TASK TO COMPLETE:
Copy the following listing word for word.

PROVIDED RECORDS Block Start

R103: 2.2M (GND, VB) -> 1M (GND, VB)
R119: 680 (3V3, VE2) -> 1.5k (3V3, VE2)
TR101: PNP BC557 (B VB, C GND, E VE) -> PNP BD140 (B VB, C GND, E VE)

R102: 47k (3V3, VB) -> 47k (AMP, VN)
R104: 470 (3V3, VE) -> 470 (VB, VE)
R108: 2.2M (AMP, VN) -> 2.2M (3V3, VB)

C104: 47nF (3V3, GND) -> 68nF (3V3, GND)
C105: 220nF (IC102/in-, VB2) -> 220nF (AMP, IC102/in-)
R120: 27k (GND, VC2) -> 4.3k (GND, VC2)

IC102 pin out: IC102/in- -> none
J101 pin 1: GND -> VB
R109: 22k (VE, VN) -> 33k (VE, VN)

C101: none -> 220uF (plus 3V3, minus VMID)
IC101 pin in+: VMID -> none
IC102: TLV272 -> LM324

PROVIDED RECORDS Block End

WORKED SOLUTION:
R103: 2.2M (GND, VB) -> 1M (GND, VB)
R119: 680 (3V3, VE2) -> 1.5k (3V3, VE2)
TR101: PNP BC557 (B VB, C GND, E VE) -> PNP BD140 (B VB, C GND, E VE)

R102: 47k (3V3, VB) -> 47k (AMP, VN)
R104: 470 (3V3, VE) -> 470 (VB, VE)
R108: 2.2M (AMP, VN) -> 2.2M (3V3, VB)

C104: 47nF (3V3, GND) -> 68nF (3V3, GND)
C105: 220nF (IC102/in-, VB2) -> 220nF (AMP, IC102/in-)
R120: 27k (GND, VC2) -> 4.3k (GND, VC2)

IC102 pin out: IC102/in- -> none
J101 pin 1: GND -> VB
R109: 22k (VE, VN) -> 33k (VE, VN)

C101: none -> 220uF (plus 3V3, minus VMID)
IC101 pin in+: VMID -> none
IC102: TLV272 -> LM324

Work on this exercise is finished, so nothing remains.